■ **Directions**:
Retype, exactly as they appear below, the lines between the line holding "row of seats: (572, 155)" and the line holding "window: (297, 651) -> (320, 415), moved", both ends included.

■ **Material provided**:
☆ ☆ ☆

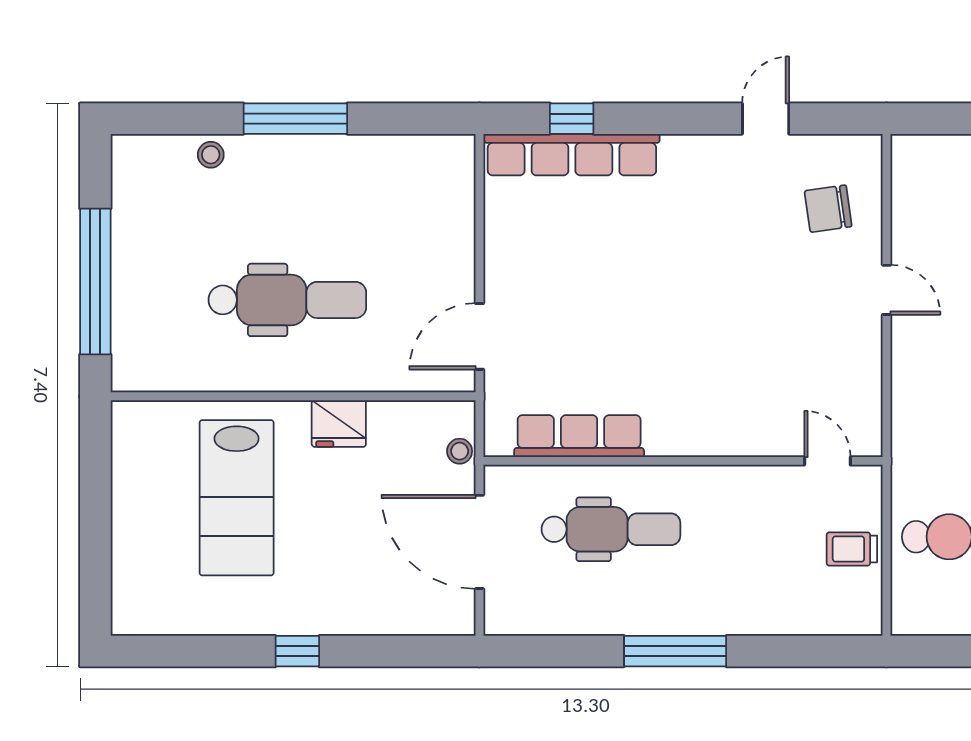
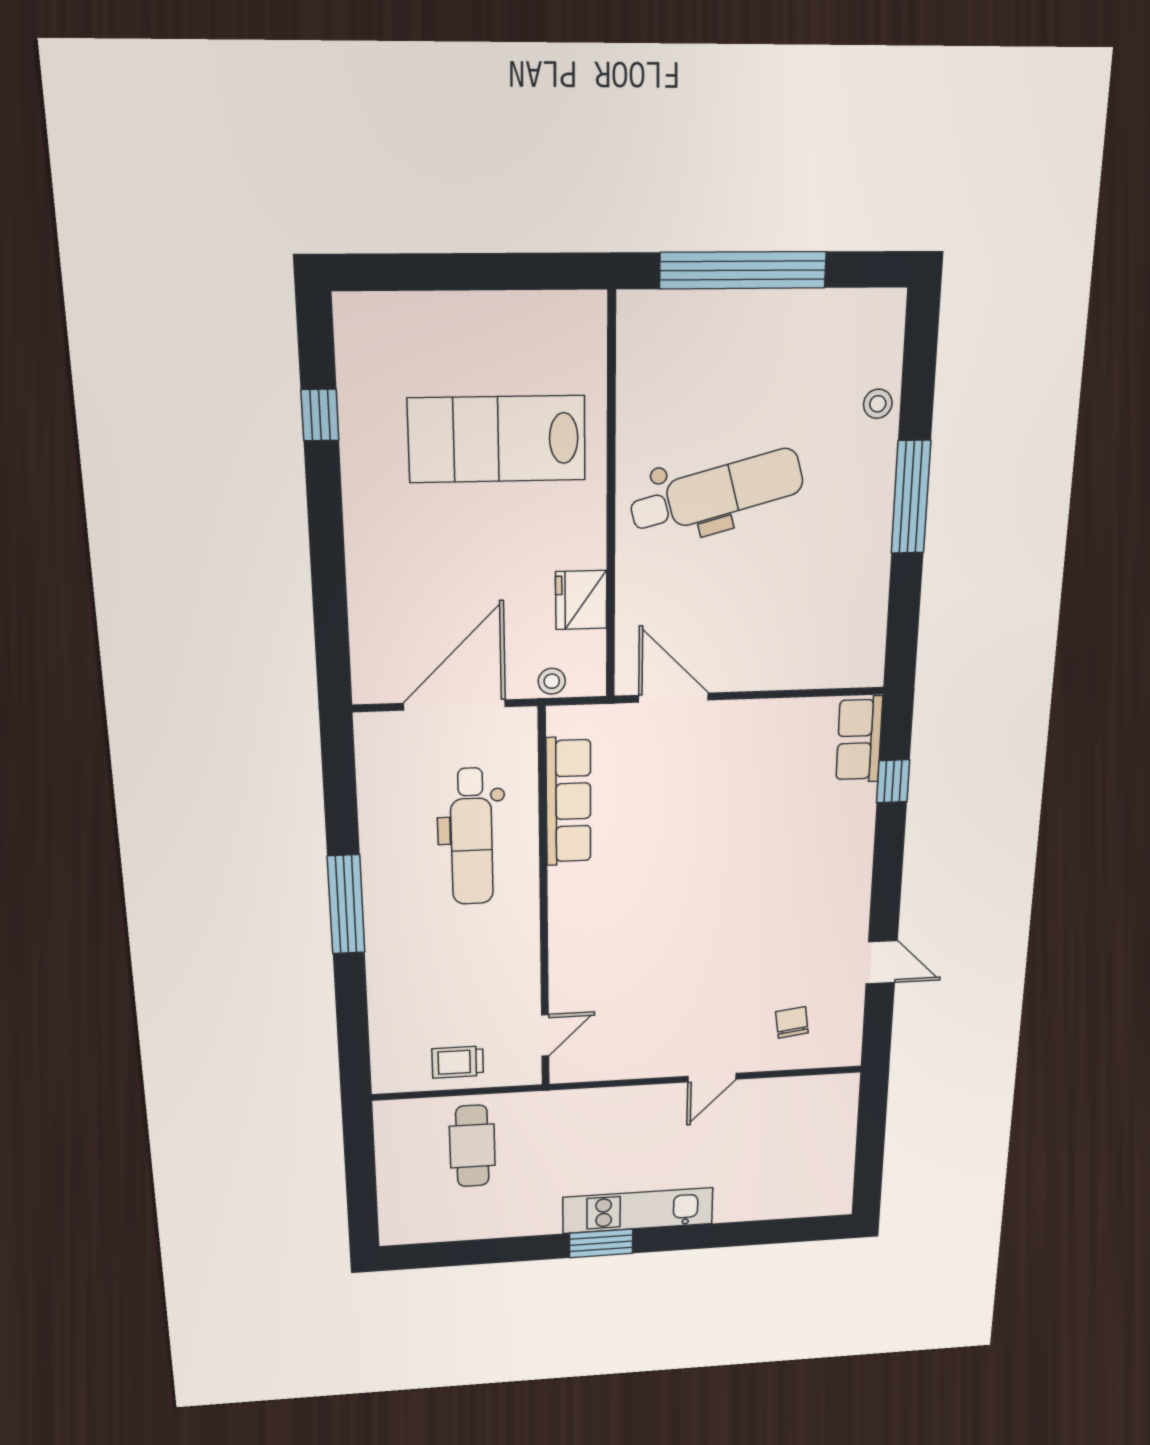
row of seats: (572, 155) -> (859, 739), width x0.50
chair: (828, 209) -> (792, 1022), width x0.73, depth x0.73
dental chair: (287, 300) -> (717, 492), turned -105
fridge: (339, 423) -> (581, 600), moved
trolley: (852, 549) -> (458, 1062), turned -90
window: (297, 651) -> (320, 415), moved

☆ ☆ ☆

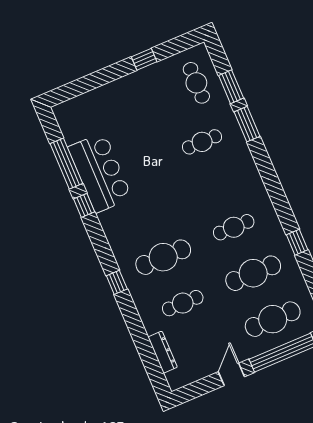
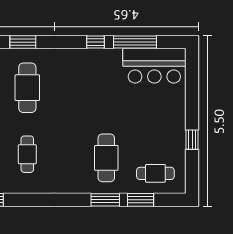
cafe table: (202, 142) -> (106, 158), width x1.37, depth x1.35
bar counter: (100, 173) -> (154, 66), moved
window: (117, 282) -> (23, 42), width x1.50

☆ ☆ ☆

■ **Output for this exercise**:
row of seats: (572, 155) -> (859, 739), width x0.50
chair: (828, 209) -> (792, 1022), width x0.73, depth x0.73
dental chair: (287, 300) -> (717, 492), turned -105
fridge: (339, 423) -> (581, 600), moved
trolley: (852, 549) -> (458, 1062), turned -90
window: (297, 651) -> (320, 415), moved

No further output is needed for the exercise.